_Your assignment_
Your answer should hold each line of the material that contains the word "left".

_Data below_
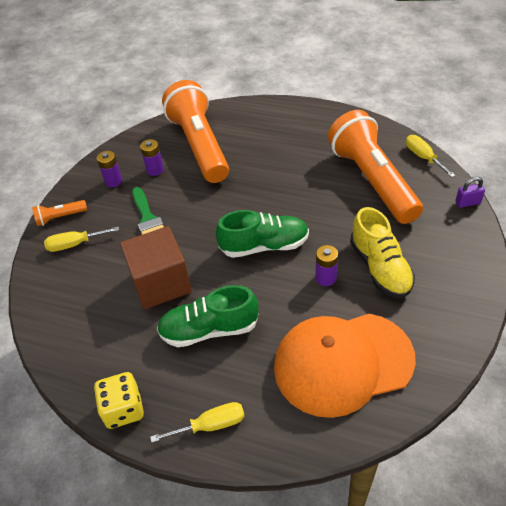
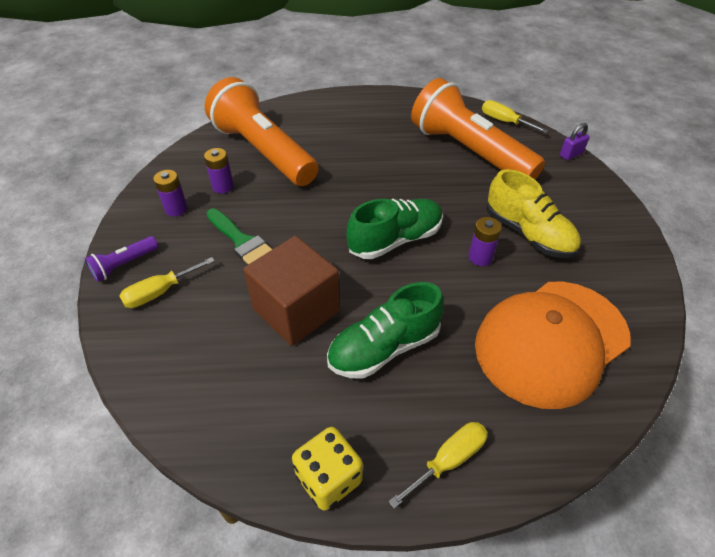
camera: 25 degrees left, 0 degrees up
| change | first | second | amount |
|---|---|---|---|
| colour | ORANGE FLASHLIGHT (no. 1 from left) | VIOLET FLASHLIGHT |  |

_Answer to this problem_
camera: 25 degrees left, 0 degrees up
| colour | ORANGE FLASHLIGHT (no. 1 from left) | VIOLET FLASHLIGHT |  |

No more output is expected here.